* [WHAT TO WORK ON] Extract from the entries below, exactly as given, only the lines from the line containing "brown round brick" to the line containing "tan round brick G4 level 3 -> none", both lines included.

--- AVAILABLE RECORDS Enclosed Below ---

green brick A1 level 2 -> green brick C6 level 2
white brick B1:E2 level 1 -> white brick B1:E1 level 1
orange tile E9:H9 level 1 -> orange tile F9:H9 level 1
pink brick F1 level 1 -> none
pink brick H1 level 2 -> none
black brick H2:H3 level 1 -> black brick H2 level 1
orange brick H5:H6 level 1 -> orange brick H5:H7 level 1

--- End of Enclosed AVAILABLE RECORDS ---
--- AVAILABLE RECORDS Enclosed Below ---

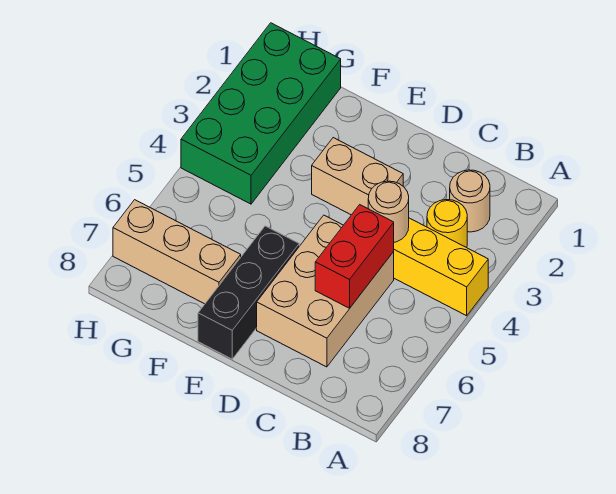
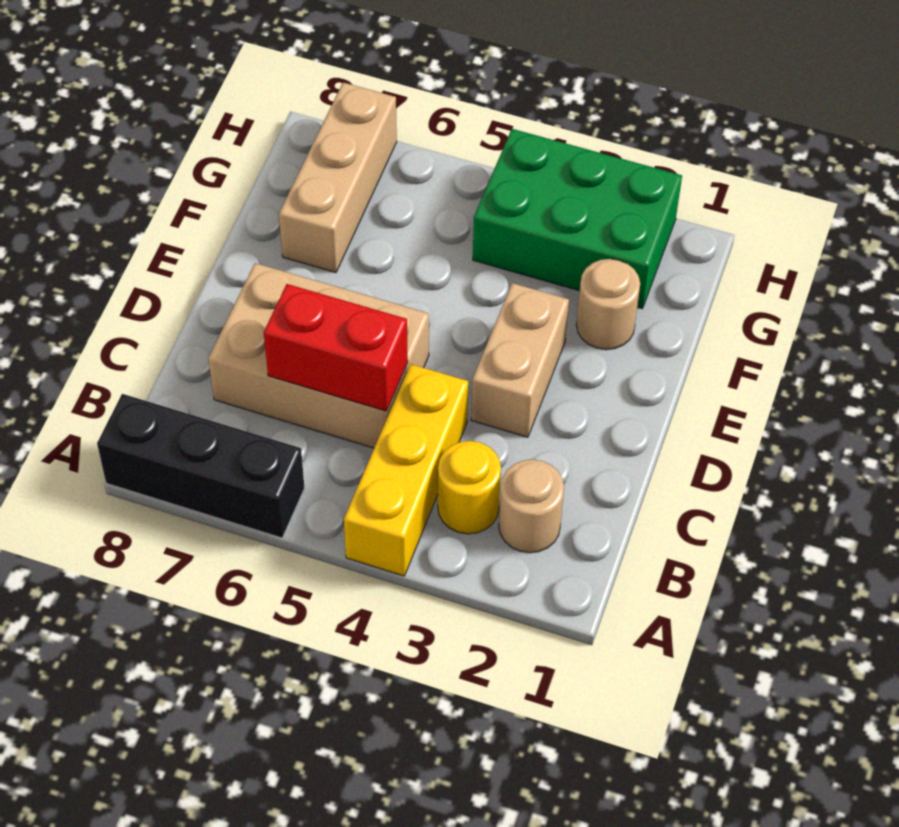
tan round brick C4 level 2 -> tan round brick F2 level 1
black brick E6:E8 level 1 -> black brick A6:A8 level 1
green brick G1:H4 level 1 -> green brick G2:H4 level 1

--- End of Enclosed AVAILABLE RECORDS ---
--- AVAILABLE RECORDS Enclosed Below ---

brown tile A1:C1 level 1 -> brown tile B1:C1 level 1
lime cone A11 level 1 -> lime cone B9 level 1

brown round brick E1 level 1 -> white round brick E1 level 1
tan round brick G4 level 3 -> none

--- End of Enclosed AVAILABLE RECORDS ---

* [TASK ANSWER]
brown round brick E1 level 1 -> white round brick E1 level 1
tan round brick G4 level 3 -> none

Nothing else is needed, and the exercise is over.